───── Records to use ─────

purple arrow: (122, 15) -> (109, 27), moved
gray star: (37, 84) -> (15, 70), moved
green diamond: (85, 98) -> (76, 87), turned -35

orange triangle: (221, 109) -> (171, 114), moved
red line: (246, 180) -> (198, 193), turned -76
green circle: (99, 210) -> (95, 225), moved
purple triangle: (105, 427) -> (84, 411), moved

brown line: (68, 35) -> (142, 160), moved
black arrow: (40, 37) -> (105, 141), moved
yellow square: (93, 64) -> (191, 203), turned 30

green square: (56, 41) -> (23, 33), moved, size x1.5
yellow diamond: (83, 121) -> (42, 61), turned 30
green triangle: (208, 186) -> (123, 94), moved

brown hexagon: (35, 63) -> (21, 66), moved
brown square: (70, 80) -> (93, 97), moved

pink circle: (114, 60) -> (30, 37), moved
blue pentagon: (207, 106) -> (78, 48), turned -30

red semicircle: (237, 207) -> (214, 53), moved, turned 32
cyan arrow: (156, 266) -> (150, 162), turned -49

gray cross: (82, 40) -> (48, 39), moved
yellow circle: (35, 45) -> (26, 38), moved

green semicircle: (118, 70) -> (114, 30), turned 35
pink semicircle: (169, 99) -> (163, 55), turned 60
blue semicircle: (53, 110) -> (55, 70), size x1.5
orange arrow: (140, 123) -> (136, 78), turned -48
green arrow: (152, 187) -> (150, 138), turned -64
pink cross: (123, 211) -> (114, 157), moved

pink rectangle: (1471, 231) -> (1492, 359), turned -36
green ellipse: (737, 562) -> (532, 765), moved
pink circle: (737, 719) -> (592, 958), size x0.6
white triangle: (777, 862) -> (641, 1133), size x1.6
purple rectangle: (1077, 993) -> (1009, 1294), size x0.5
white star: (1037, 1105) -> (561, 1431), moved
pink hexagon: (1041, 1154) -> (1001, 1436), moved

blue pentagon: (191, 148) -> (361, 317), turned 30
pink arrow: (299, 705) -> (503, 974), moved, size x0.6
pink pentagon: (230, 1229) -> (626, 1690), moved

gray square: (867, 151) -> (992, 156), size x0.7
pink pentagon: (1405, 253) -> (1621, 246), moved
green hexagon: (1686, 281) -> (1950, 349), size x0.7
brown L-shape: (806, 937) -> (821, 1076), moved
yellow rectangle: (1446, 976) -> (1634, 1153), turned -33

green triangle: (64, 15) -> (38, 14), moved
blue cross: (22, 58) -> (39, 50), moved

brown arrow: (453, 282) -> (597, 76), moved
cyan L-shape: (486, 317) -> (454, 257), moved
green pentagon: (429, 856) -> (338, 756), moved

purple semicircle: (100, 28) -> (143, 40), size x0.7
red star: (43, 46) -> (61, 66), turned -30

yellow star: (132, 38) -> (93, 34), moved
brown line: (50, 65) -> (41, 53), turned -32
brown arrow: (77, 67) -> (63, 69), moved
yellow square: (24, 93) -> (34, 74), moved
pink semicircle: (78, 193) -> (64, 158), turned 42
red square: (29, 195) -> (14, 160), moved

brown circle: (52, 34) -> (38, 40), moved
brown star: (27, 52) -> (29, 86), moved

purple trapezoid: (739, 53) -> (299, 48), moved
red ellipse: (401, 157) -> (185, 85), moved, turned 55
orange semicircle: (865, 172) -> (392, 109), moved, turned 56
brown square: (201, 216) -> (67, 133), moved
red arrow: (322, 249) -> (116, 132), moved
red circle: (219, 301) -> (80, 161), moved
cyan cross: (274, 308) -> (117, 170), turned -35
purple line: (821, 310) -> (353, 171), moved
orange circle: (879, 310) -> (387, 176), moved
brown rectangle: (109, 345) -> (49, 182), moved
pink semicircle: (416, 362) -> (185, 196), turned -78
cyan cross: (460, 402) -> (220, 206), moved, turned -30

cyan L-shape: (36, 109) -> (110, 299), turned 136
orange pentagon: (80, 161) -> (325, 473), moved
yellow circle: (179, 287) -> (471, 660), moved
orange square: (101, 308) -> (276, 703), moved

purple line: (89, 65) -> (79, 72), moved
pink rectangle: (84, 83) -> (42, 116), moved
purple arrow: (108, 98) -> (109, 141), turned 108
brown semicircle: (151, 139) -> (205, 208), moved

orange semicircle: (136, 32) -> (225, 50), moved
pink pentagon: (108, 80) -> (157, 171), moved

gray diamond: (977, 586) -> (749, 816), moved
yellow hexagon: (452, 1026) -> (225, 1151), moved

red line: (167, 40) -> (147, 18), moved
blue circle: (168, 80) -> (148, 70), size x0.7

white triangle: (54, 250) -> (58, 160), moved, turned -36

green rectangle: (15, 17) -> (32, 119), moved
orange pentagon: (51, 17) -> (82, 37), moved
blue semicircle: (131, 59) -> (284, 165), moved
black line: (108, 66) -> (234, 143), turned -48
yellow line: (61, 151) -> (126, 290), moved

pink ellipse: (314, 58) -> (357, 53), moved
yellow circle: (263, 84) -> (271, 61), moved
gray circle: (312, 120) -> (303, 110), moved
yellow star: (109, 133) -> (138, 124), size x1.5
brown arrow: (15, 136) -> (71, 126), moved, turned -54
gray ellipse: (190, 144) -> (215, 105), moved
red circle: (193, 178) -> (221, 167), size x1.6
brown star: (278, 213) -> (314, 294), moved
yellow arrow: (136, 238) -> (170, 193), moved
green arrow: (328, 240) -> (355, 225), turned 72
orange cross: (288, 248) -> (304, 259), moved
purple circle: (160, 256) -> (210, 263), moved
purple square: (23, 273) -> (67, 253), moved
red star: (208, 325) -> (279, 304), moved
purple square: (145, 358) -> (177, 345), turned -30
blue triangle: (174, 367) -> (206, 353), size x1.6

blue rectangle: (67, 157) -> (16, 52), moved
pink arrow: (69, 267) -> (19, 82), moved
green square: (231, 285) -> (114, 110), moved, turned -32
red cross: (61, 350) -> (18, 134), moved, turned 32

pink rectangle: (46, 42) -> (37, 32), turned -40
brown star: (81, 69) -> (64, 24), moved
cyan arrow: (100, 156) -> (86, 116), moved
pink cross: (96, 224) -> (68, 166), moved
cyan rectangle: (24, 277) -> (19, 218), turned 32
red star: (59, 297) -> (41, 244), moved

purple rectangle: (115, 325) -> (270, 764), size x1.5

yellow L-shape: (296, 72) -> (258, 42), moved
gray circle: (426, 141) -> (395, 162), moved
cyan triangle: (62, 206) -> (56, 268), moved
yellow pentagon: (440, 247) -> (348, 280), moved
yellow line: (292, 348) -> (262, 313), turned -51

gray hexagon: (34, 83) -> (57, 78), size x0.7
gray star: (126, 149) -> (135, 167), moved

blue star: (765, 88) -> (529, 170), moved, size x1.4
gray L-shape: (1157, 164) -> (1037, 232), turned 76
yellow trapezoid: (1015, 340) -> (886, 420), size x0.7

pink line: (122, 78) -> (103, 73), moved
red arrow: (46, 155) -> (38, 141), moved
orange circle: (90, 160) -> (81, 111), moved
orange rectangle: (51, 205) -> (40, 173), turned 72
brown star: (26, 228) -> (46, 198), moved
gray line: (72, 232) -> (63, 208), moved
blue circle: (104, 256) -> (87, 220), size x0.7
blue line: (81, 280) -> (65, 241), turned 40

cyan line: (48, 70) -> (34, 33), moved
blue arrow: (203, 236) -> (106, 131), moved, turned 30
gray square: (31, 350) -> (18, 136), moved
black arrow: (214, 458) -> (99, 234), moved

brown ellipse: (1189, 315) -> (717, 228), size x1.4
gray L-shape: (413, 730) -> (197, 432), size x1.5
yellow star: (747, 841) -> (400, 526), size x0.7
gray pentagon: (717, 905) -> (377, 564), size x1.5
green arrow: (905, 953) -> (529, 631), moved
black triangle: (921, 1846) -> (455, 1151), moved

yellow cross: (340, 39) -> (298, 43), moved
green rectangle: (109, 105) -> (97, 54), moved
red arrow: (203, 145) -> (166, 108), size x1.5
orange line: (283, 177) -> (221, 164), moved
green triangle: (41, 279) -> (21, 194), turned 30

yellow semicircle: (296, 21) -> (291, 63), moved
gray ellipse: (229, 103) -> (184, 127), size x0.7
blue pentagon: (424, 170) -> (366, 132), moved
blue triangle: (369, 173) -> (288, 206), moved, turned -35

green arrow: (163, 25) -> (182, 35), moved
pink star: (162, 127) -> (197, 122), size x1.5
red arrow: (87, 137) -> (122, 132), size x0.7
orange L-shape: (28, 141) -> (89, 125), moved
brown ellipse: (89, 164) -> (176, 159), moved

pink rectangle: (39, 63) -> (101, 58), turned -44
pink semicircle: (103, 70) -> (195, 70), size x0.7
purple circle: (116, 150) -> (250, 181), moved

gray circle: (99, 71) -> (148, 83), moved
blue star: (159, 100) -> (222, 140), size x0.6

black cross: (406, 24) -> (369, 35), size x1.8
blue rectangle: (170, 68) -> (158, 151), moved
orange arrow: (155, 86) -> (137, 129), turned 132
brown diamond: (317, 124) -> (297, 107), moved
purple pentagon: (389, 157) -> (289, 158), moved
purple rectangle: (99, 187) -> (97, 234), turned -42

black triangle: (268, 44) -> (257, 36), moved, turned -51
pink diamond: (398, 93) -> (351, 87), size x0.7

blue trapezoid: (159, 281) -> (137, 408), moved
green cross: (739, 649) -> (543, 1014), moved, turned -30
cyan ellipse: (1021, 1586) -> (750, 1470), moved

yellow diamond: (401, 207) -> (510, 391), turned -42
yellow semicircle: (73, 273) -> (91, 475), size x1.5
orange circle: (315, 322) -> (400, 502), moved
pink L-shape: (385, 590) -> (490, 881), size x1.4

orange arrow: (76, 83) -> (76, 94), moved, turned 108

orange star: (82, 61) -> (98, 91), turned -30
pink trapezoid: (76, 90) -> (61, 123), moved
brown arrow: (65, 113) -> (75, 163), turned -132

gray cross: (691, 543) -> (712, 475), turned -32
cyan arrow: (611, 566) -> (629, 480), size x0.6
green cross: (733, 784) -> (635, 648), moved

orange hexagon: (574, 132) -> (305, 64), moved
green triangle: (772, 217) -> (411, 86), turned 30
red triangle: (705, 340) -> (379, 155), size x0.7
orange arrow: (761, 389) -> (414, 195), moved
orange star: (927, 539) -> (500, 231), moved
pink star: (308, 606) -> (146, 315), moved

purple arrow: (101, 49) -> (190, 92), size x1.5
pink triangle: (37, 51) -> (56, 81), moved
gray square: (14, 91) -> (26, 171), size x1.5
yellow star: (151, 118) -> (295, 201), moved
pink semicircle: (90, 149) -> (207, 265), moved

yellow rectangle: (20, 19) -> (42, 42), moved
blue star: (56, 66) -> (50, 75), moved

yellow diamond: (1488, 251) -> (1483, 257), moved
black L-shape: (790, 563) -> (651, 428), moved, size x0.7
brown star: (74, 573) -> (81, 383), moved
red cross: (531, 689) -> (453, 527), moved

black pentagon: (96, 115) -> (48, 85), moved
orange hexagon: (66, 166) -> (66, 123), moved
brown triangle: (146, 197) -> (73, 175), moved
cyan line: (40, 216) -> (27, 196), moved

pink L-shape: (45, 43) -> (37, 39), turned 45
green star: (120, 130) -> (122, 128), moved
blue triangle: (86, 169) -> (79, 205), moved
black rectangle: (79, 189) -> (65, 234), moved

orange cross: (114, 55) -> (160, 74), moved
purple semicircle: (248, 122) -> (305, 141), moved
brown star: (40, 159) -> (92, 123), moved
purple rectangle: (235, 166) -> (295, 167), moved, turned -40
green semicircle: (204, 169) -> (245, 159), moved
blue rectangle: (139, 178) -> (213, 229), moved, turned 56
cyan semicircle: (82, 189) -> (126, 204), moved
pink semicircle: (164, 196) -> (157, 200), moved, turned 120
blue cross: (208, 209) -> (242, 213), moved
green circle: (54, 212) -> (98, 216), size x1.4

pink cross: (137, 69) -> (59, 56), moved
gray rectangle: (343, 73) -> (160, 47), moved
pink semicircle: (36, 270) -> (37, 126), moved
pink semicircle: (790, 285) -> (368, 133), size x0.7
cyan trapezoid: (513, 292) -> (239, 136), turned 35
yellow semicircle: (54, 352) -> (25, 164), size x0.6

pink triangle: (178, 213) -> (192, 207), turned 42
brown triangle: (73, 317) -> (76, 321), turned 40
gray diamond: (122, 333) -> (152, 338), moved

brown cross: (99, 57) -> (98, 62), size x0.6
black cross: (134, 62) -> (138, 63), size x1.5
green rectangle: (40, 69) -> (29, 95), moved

─────

● **Work instruction**: Reproduce nothing but the lines from the line containing "yellow rectangle: (20, 19) -> (42, 42), moved" to the last line of the data, each exactly as written.

● **Output below**:
yellow rectangle: (20, 19) -> (42, 42), moved
blue star: (56, 66) -> (50, 75), moved

yellow diamond: (1488, 251) -> (1483, 257), moved
black L-shape: (790, 563) -> (651, 428), moved, size x0.7
brown star: (74, 573) -> (81, 383), moved
red cross: (531, 689) -> (453, 527), moved

black pentagon: (96, 115) -> (48, 85), moved
orange hexagon: (66, 166) -> (66, 123), moved
brown triangle: (146, 197) -> (73, 175), moved
cyan line: (40, 216) -> (27, 196), moved

pink L-shape: (45, 43) -> (37, 39), turned 45
green star: (120, 130) -> (122, 128), moved
blue triangle: (86, 169) -> (79, 205), moved
black rectangle: (79, 189) -> (65, 234), moved

orange cross: (114, 55) -> (160, 74), moved
purple semicircle: (248, 122) -> (305, 141), moved
brown star: (40, 159) -> (92, 123), moved
purple rectangle: (235, 166) -> (295, 167), moved, turned -40
green semicircle: (204, 169) -> (245, 159), moved
blue rectangle: (139, 178) -> (213, 229), moved, turned 56
cyan semicircle: (82, 189) -> (126, 204), moved
pink semicircle: (164, 196) -> (157, 200), moved, turned 120
blue cross: (208, 209) -> (242, 213), moved
green circle: (54, 212) -> (98, 216), size x1.4

pink cross: (137, 69) -> (59, 56), moved
gray rectangle: (343, 73) -> (160, 47), moved
pink semicircle: (36, 270) -> (37, 126), moved
pink semicircle: (790, 285) -> (368, 133), size x0.7
cyan trapezoid: (513, 292) -> (239, 136), turned 35
yellow semicircle: (54, 352) -> (25, 164), size x0.6

pink triangle: (178, 213) -> (192, 207), turned 42
brown triangle: (73, 317) -> (76, 321), turned 40
gray diamond: (122, 333) -> (152, 338), moved

brown cross: (99, 57) -> (98, 62), size x0.6
black cross: (134, 62) -> (138, 63), size x1.5
green rectangle: (40, 69) -> (29, 95), moved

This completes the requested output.